● TASK DESCRIPTION
Check every line of the data for the string "pomarańczowy" and copy the ones that have it.

● Object transformation records

((

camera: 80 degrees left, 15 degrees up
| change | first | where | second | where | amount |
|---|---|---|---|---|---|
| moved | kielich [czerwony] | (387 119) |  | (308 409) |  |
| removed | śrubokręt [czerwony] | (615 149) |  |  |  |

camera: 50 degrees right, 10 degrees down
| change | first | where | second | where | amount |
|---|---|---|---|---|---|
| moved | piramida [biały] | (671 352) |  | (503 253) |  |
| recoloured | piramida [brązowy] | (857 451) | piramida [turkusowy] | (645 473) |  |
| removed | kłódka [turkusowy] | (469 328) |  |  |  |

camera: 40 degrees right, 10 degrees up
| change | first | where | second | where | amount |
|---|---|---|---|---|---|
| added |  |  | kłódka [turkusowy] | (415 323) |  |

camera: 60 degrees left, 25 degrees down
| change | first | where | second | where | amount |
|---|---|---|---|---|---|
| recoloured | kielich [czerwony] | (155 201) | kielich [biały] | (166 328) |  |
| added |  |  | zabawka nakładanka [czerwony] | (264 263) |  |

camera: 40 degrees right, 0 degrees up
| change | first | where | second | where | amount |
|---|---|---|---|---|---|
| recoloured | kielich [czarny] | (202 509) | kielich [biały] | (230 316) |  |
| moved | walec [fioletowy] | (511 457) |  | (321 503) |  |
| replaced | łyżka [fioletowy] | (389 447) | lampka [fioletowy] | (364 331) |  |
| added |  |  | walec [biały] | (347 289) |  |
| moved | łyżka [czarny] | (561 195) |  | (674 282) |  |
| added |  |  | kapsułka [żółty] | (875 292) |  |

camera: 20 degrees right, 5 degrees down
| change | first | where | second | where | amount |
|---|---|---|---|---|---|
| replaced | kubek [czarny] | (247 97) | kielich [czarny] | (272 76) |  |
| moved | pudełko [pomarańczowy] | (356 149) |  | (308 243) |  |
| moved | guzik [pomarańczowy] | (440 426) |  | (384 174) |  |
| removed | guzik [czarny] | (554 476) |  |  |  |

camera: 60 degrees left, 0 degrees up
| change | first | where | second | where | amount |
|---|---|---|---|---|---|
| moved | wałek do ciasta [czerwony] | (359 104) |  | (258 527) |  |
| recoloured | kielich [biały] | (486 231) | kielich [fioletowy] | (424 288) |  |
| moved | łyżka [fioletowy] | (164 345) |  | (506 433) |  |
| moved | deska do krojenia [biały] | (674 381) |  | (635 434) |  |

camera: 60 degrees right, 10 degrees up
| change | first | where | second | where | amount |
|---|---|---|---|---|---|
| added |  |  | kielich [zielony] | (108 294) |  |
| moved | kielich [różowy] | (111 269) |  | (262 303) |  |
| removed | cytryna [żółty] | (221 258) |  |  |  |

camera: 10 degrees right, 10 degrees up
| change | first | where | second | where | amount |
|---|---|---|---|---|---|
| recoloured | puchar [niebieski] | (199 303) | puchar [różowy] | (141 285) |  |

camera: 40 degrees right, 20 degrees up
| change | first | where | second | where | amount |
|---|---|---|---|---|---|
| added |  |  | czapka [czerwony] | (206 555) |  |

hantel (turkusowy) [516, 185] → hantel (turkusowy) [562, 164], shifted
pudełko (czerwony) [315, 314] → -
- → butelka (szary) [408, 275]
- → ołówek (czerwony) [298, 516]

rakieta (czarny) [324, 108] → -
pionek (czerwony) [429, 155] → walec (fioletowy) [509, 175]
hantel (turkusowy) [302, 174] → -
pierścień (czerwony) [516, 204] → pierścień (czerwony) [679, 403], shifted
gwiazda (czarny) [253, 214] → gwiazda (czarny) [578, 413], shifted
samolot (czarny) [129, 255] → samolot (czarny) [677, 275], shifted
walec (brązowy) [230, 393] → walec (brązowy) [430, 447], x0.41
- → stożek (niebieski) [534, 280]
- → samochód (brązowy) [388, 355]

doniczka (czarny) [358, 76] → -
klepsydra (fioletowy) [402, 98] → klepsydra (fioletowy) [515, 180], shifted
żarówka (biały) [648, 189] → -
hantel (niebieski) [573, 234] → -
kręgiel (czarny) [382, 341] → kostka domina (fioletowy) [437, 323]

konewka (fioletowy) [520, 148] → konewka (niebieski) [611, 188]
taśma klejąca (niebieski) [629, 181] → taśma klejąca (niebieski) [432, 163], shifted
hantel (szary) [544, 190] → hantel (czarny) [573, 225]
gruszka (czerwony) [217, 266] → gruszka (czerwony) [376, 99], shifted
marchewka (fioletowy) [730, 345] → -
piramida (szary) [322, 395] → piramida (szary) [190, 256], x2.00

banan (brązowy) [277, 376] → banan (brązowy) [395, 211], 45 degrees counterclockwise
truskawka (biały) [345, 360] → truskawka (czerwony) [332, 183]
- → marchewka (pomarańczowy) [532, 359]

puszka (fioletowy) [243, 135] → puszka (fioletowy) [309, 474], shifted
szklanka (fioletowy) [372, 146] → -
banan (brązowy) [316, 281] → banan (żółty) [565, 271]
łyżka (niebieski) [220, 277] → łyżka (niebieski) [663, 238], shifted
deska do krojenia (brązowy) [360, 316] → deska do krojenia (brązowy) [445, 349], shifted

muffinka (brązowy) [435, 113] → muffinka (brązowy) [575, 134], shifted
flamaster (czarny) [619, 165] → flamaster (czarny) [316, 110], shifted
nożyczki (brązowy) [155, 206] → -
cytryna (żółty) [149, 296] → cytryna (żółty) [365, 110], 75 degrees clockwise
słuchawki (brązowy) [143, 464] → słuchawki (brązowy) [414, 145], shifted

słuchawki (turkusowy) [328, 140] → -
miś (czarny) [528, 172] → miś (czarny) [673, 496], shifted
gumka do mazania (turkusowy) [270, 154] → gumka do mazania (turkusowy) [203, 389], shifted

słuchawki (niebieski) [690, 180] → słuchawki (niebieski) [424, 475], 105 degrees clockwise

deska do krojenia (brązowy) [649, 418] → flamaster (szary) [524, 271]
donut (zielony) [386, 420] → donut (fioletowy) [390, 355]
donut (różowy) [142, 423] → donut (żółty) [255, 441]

))

● ANSWER BOX
| moved | pudełko [pomarańczowy] | (356 149) |  | (308 243) |  |
| moved | guzik [pomarańczowy] | (440 426) |  | (384 174) |  |
- → marchewka (pomarańczowy) [532, 359]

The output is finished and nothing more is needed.